Work to be completed: The answer must be the full listing, written out exactly.

The records:
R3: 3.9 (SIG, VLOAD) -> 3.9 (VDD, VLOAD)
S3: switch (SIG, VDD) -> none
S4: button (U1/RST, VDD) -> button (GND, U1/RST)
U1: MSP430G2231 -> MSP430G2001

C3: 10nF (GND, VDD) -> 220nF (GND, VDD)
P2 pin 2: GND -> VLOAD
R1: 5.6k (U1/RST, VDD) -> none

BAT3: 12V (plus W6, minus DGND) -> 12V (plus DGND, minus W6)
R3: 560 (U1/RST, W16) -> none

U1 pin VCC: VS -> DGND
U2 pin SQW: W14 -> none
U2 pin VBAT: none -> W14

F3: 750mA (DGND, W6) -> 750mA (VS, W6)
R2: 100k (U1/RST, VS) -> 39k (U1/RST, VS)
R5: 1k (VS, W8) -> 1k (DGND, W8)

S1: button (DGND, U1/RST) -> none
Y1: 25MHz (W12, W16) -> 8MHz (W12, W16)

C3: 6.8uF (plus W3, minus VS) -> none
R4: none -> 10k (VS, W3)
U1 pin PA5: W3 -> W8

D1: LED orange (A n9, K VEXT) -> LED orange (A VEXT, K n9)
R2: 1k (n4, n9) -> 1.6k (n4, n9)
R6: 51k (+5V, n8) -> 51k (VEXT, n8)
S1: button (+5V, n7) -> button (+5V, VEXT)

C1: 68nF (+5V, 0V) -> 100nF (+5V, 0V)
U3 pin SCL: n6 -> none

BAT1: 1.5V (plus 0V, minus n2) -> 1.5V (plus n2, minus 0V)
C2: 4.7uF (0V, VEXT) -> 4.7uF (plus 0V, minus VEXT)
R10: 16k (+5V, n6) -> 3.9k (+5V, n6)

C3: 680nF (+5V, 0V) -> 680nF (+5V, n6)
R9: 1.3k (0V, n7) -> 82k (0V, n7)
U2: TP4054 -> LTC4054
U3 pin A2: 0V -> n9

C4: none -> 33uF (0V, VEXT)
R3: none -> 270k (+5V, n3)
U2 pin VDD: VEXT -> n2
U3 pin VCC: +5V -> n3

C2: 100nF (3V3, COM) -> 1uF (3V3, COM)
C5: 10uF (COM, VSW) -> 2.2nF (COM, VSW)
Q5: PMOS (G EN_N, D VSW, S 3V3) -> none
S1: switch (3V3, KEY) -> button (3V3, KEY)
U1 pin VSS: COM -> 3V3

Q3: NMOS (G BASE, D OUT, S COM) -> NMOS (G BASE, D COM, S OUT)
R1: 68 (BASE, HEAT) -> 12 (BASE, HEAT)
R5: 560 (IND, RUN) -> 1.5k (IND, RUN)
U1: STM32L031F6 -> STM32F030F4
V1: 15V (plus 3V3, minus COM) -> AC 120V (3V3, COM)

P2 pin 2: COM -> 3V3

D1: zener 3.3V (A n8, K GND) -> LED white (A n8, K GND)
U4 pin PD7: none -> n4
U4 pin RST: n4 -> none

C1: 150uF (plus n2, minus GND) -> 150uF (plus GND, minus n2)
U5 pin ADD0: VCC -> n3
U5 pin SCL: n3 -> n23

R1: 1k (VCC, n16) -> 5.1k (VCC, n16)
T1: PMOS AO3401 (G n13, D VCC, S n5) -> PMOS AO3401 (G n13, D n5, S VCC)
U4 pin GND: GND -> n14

Exercise result:
R3: 3.9 (SIG, VLOAD) -> 3.9 (VDD, VLOAD)
S3: switch (SIG, VDD) -> none
S4: button (U1/RST, VDD) -> button (GND, U1/RST)
U1: MSP430G2231 -> MSP430G2001

C3: 10nF (GND, VDD) -> 220nF (GND, VDD)
P2 pin 2: GND -> VLOAD
R1: 5.6k (U1/RST, VDD) -> none

BAT3: 12V (plus W6, minus DGND) -> 12V (plus DGND, minus W6)
R3: 560 (U1/RST, W16) -> none

U1 pin VCC: VS -> DGND
U2 pin SQW: W14 -> none
U2 pin VBAT: none -> W14

F3: 750mA (DGND, W6) -> 750mA (VS, W6)
R2: 100k (U1/RST, VS) -> 39k (U1/RST, VS)
R5: 1k (VS, W8) -> 1k (DGND, W8)

S1: button (DGND, U1/RST) -> none
Y1: 25MHz (W12, W16) -> 8MHz (W12, W16)

C3: 6.8uF (plus W3, minus VS) -> none
R4: none -> 10k (VS, W3)
U1 pin PA5: W3 -> W8

D1: LED orange (A n9, K VEXT) -> LED orange (A VEXT, K n9)
R2: 1k (n4, n9) -> 1.6k (n4, n9)
R6: 51k (+5V, n8) -> 51k (VEXT, n8)
S1: button (+5V, n7) -> button (+5V, VEXT)

C1: 68nF (+5V, 0V) -> 100nF (+5V, 0V)
U3 pin SCL: n6 -> none

BAT1: 1.5V (plus 0V, minus n2) -> 1.5V (plus n2, minus 0V)
C2: 4.7uF (0V, VEXT) -> 4.7uF (plus 0V, minus VEXT)
R10: 16k (+5V, n6) -> 3.9k (+5V, n6)

C3: 680nF (+5V, 0V) -> 680nF (+5V, n6)
R9: 1.3k (0V, n7) -> 82k (0V, n7)
U2: TP4054 -> LTC4054
U3 pin A2: 0V -> n9

C4: none -> 33uF (0V, VEXT)
R3: none -> 270k (+5V, n3)
U2 pin VDD: VEXT -> n2
U3 pin VCC: +5V -> n3

C2: 100nF (3V3, COM) -> 1uF (3V3, COM)
C5: 10uF (COM, VSW) -> 2.2nF (COM, VSW)
Q5: PMOS (G EN_N, D VSW, S 3V3) -> none
S1: switch (3V3, KEY) -> button (3V3, KEY)
U1 pin VSS: COM -> 3V3

Q3: NMOS (G BASE, D OUT, S COM) -> NMOS (G BASE, D COM, S OUT)
R1: 68 (BASE, HEAT) -> 12 (BASE, HEAT)
R5: 560 (IND, RUN) -> 1.5k (IND, RUN)
U1: STM32L031F6 -> STM32F030F4
V1: 15V (plus 3V3, minus COM) -> AC 120V (3V3, COM)

P2 pin 2: COM -> 3V3

D1: zener 3.3V (A n8, K GND) -> LED white (A n8, K GND)
U4 pin PD7: none -> n4
U4 pin RST: n4 -> none

C1: 150uF (plus n2, minus GND) -> 150uF (plus GND, minus n2)
U5 pin ADD0: VCC -> n3
U5 pin SCL: n3 -> n23

R1: 1k (VCC, n16) -> 5.1k (VCC, n16)
T1: PMOS AO3401 (G n13, D VCC, S n5) -> PMOS AO3401 (G n13, D n5, S VCC)
U4 pin GND: GND -> n14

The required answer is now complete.